• **Stored data**
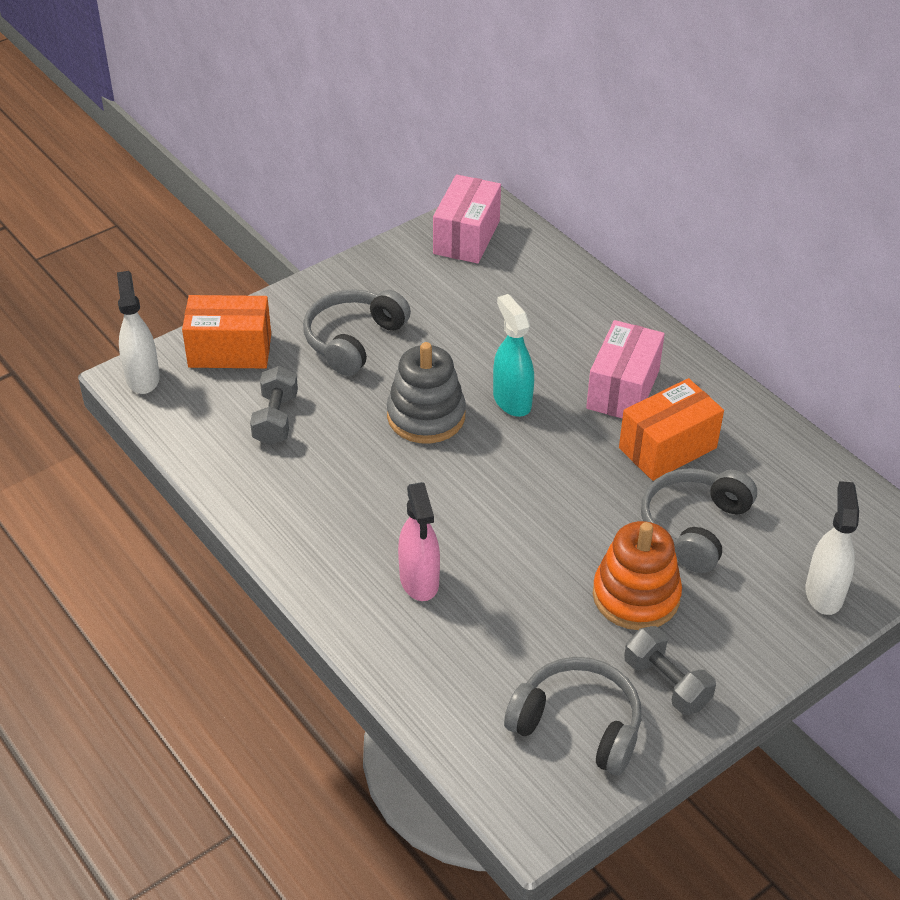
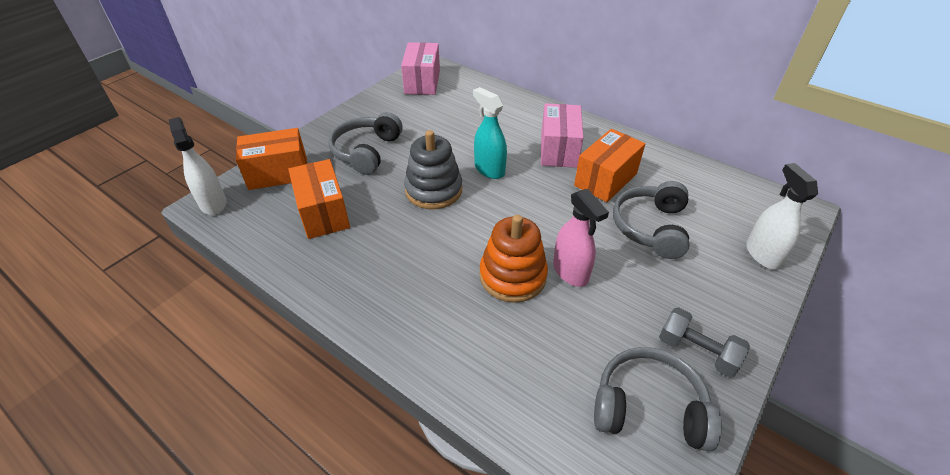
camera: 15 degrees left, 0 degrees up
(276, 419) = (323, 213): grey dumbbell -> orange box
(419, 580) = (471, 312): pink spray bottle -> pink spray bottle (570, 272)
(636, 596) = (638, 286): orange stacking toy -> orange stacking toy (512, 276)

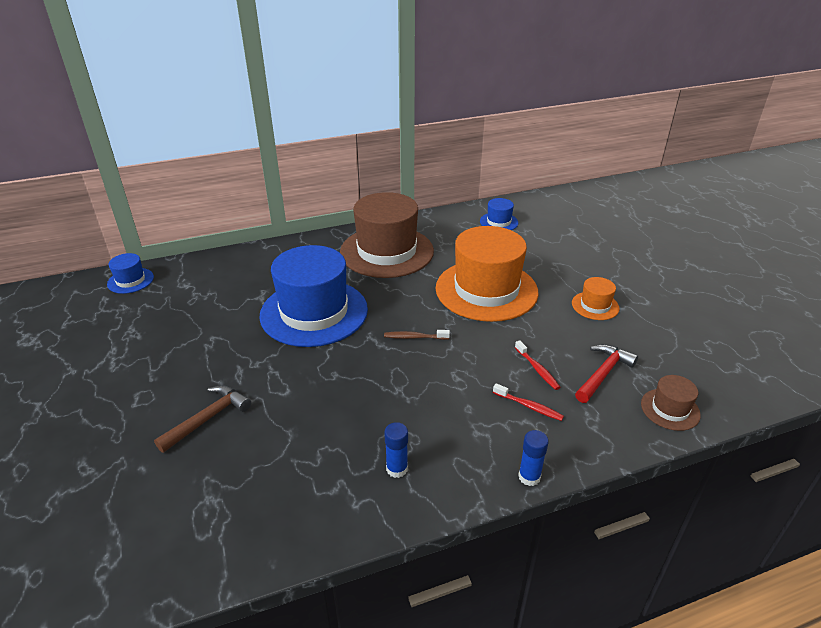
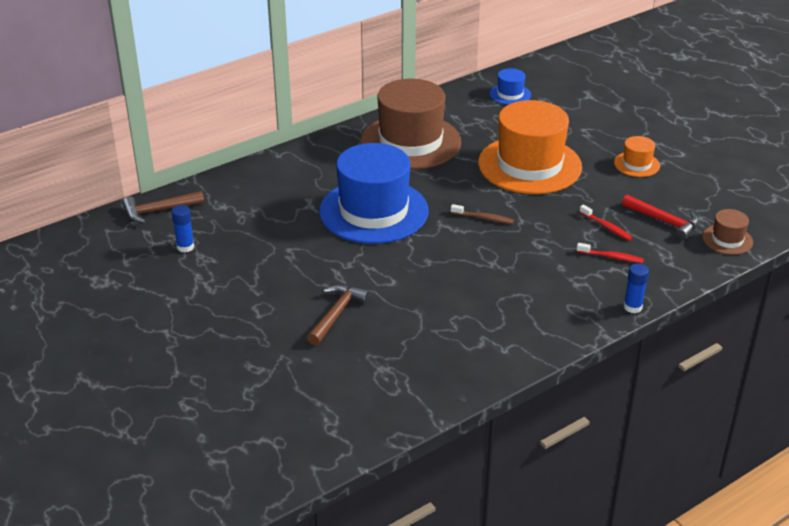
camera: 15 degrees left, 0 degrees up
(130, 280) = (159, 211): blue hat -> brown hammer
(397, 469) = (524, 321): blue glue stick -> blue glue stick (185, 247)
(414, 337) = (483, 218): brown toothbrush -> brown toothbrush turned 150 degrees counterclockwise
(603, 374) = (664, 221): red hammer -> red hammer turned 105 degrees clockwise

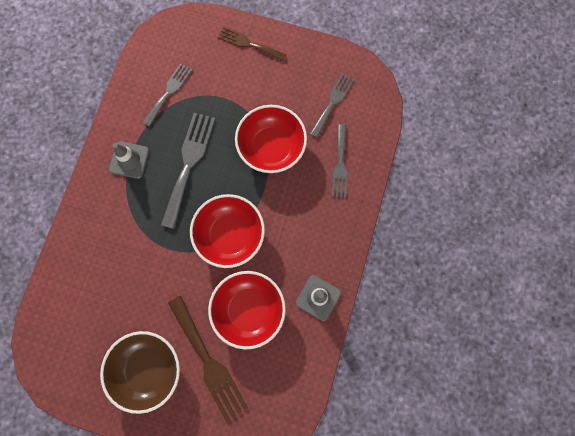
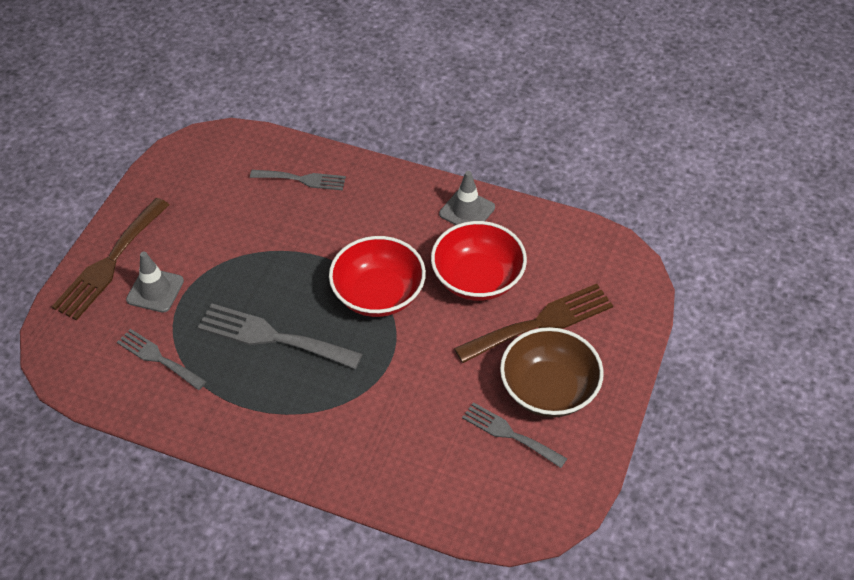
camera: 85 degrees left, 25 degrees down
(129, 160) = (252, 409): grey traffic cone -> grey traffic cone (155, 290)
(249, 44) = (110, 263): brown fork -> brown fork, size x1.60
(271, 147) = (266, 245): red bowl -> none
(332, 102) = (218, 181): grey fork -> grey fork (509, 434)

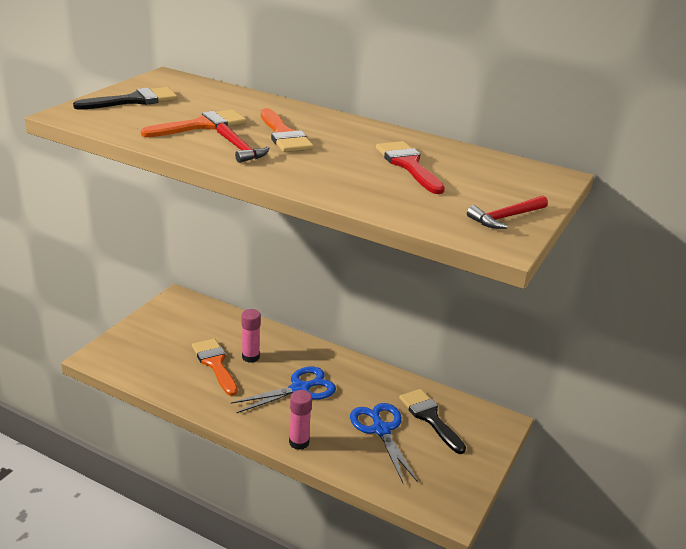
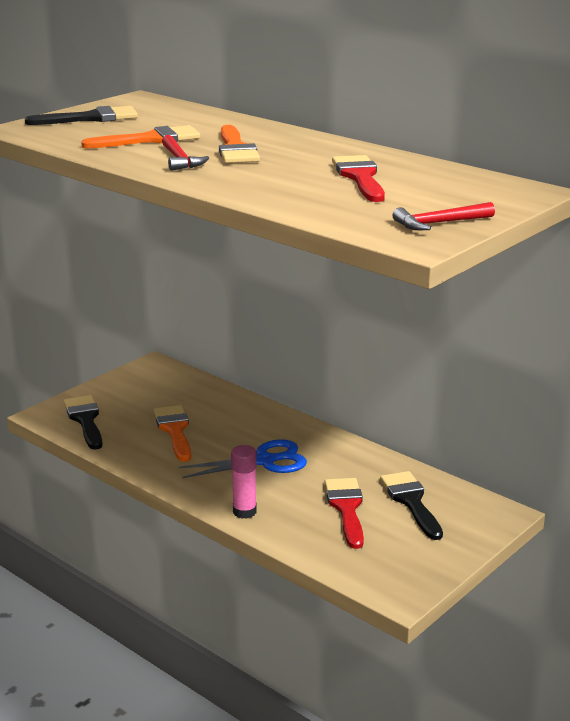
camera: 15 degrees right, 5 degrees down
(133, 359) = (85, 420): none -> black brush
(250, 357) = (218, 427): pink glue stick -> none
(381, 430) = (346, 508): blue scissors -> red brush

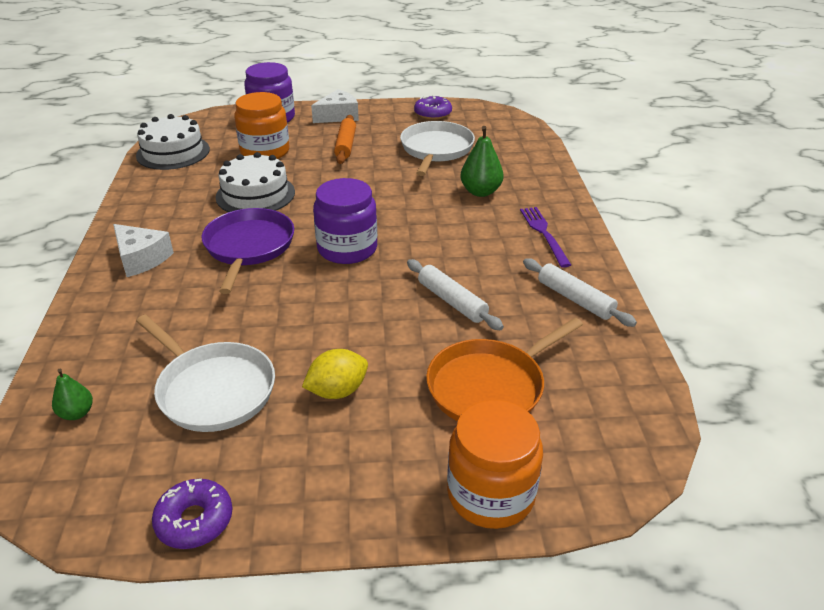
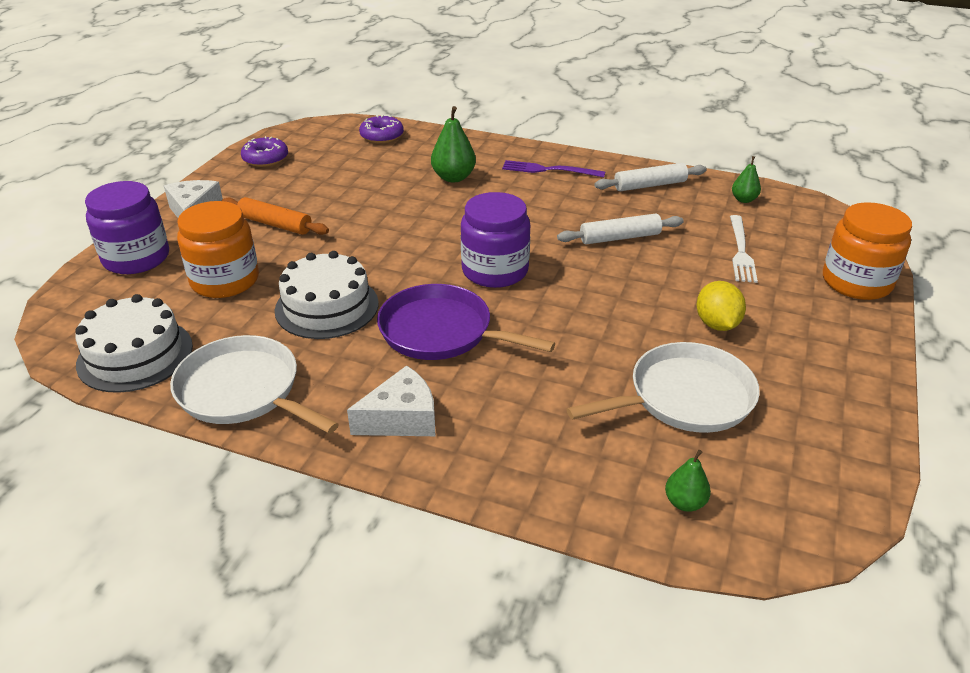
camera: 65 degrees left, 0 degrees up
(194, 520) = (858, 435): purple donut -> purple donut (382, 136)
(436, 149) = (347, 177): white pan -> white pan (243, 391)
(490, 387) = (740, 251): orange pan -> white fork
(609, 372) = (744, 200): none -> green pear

• **What is expected**
Copy nothing but the lines from the start of the entries through the line with "(130, 280) = (159, 211): blue". Write them out exactly, without pictures.

• **Solution for this task**
camera: 15 degrees left, 0 degrees up
(276, 419) = (323, 213): grey dumbbell -> orange box
(419, 580) = (471, 312): pink spray bottle -> pink spray bottle (570, 272)
(636, 596) = (638, 286): orange stacking toy -> orange stacking toy (512, 276)

camera: 15 degrees left, 0 degrees up
(130, 280) = (159, 211): blue hat -> brown hammer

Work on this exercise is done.